## What is being asked
All lines of the material that contain "down" must be copied out.

## Material provided
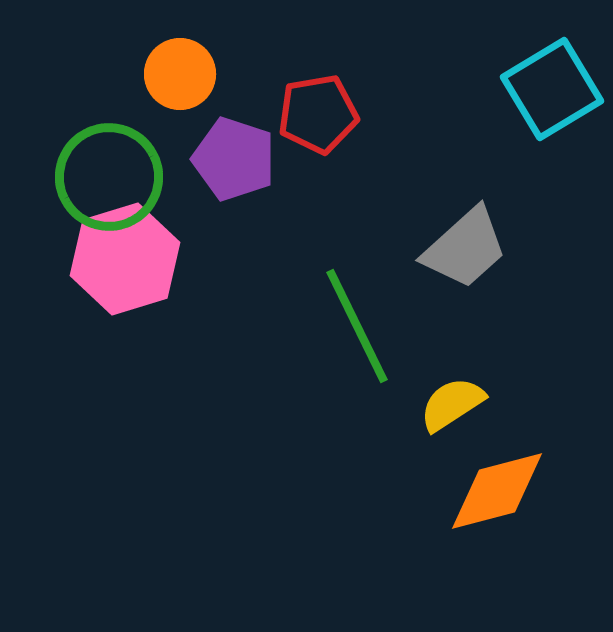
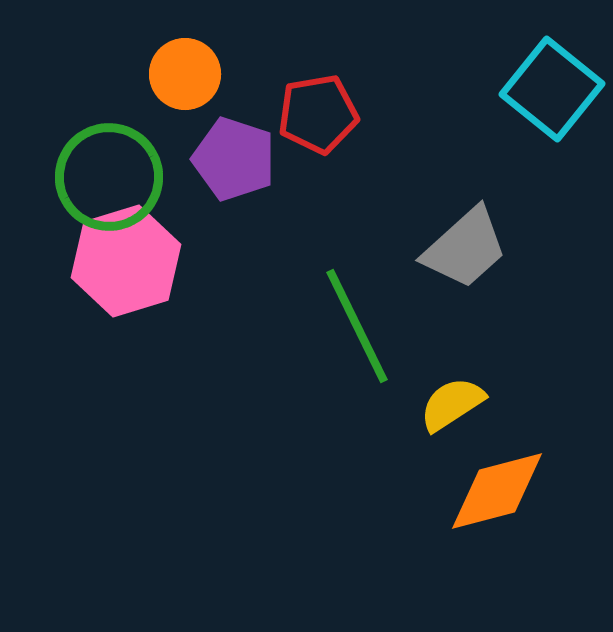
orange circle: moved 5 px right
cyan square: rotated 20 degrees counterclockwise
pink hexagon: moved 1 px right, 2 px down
--
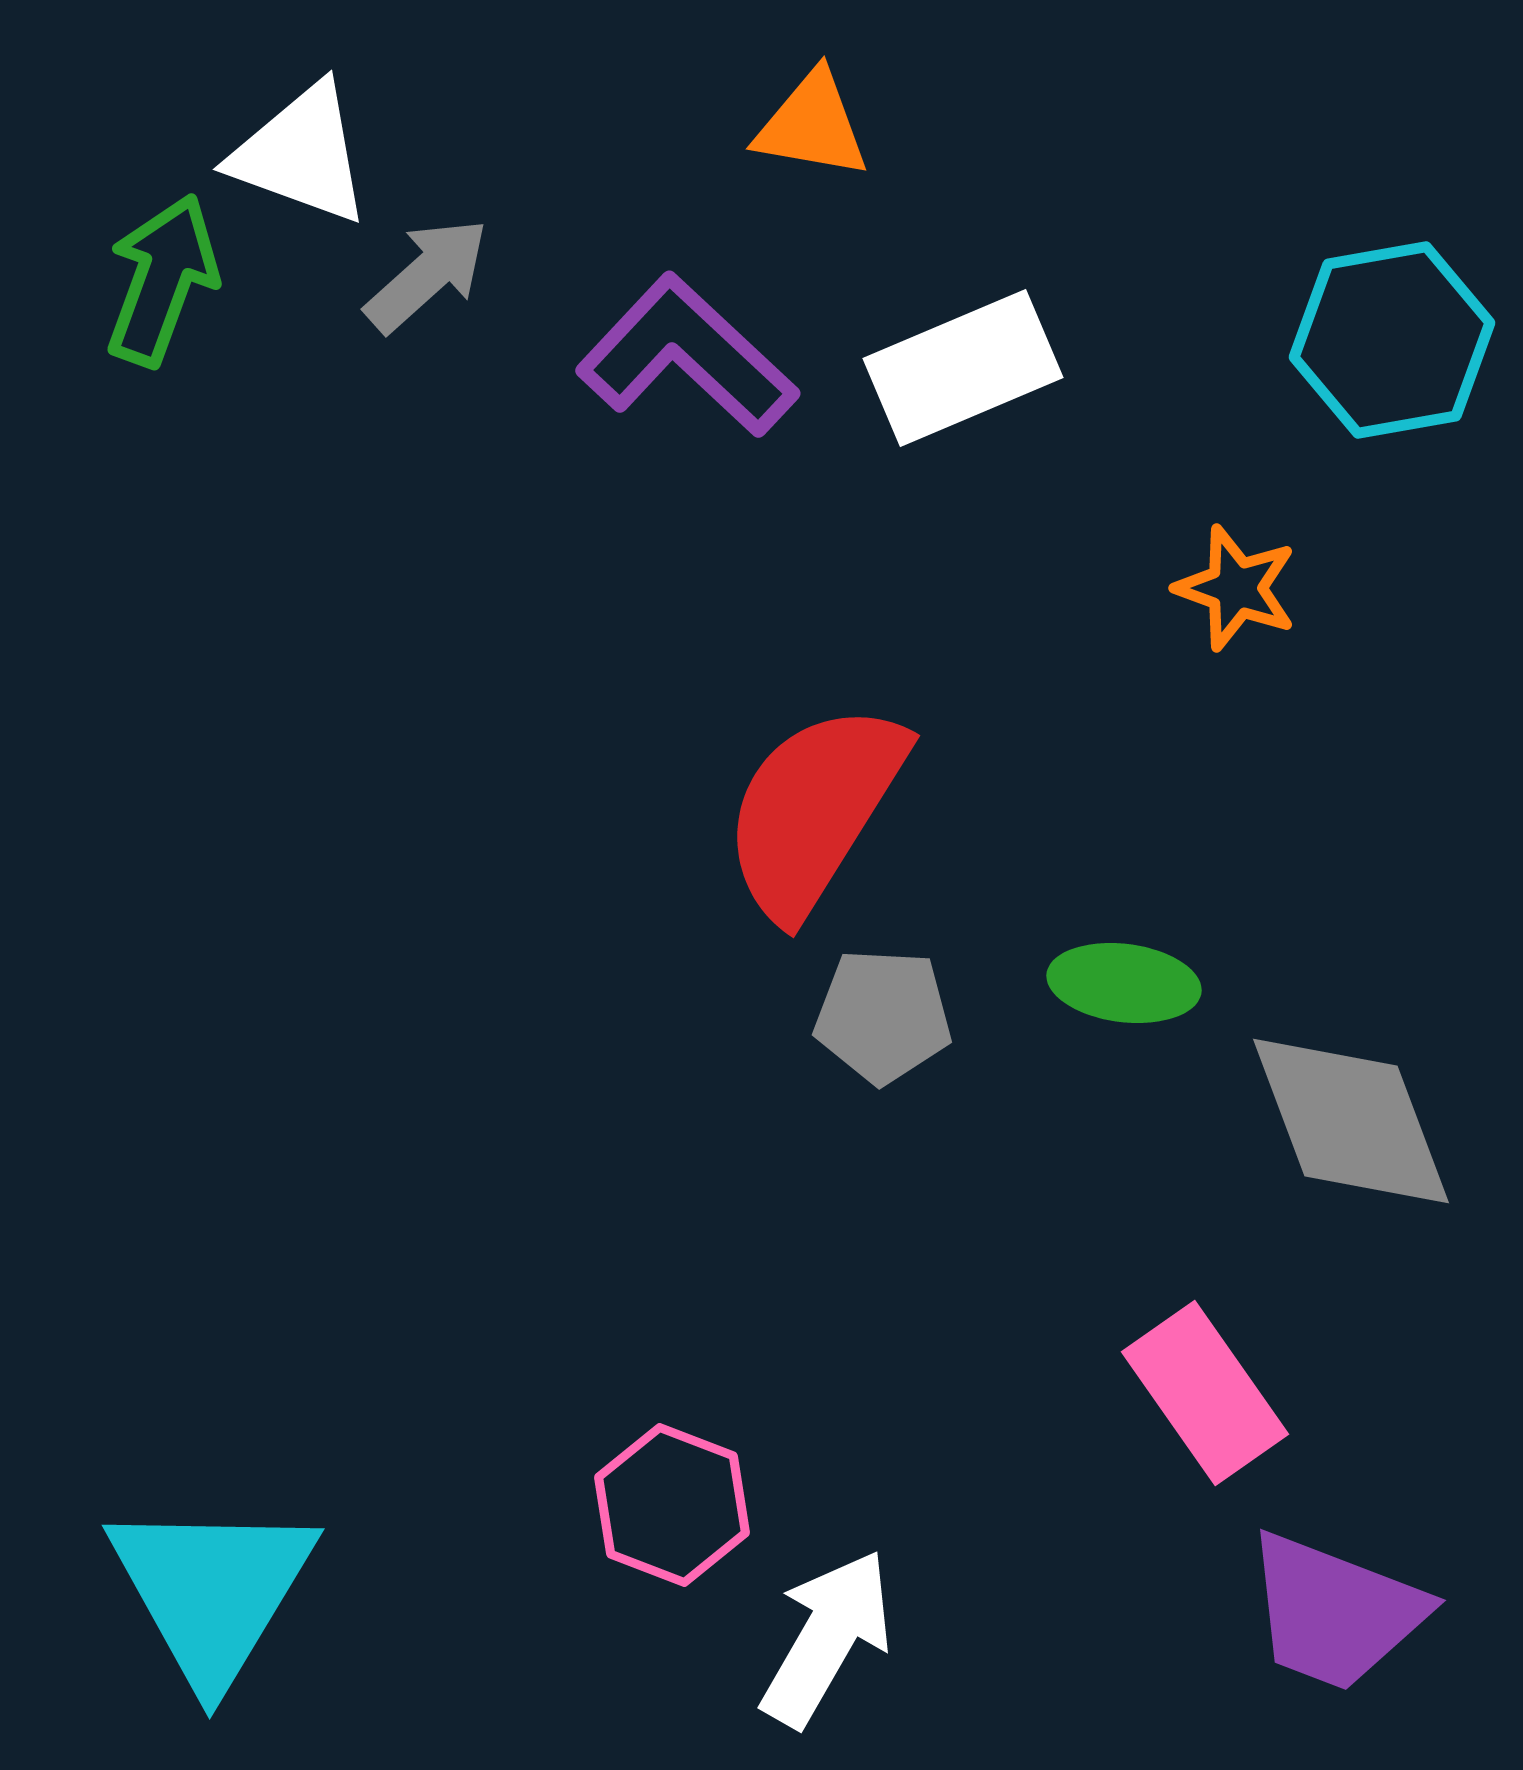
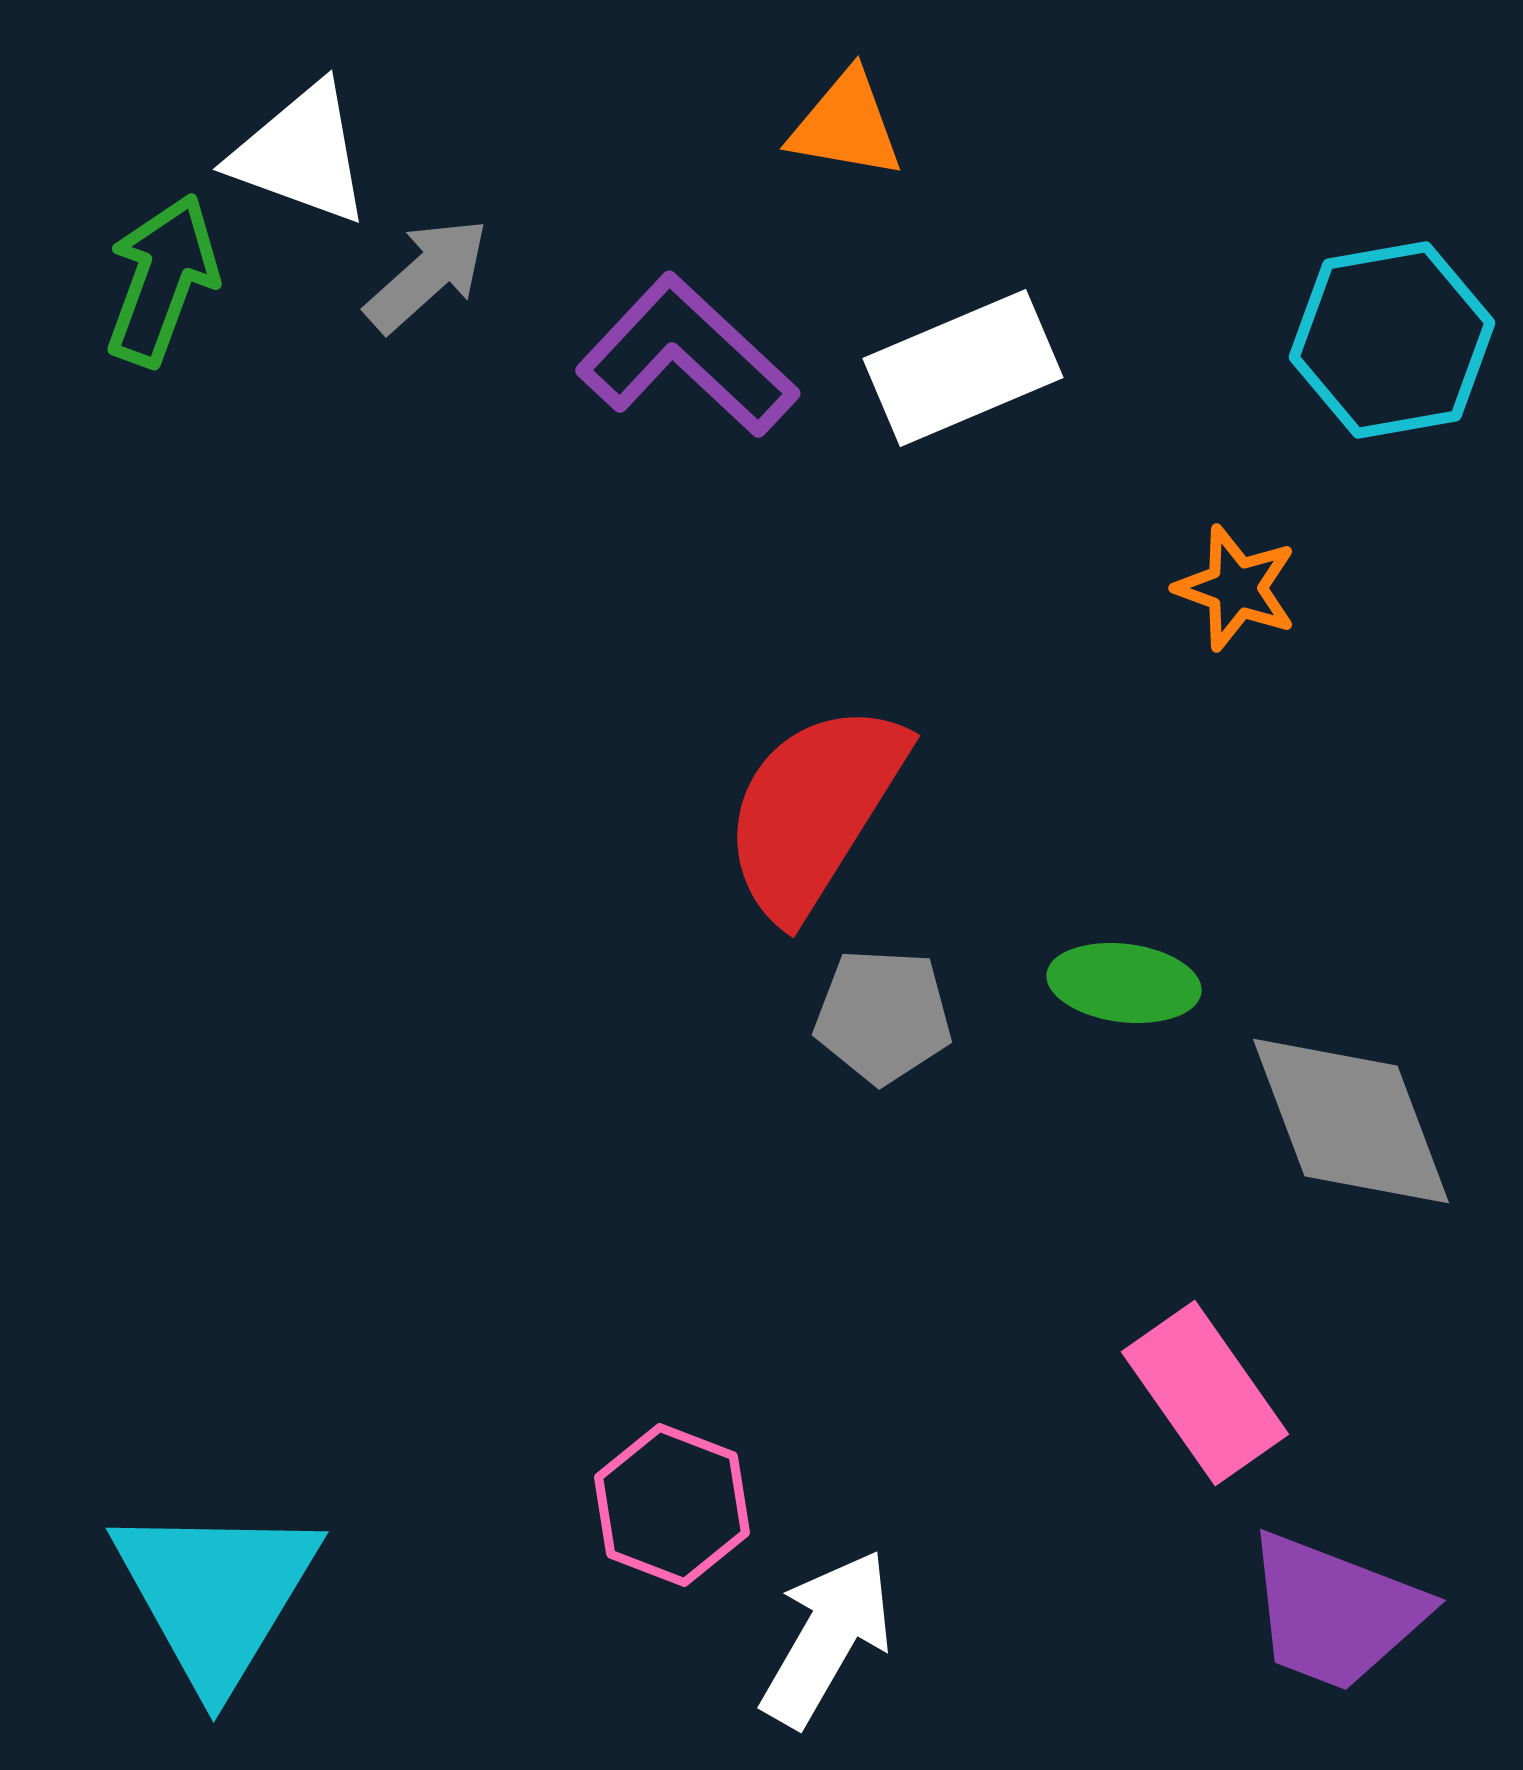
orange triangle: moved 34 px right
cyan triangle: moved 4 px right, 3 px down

## Task result
pink hexagon: moved 1 px right, 2 px down
cyan triangle: moved 4 px right, 3 px down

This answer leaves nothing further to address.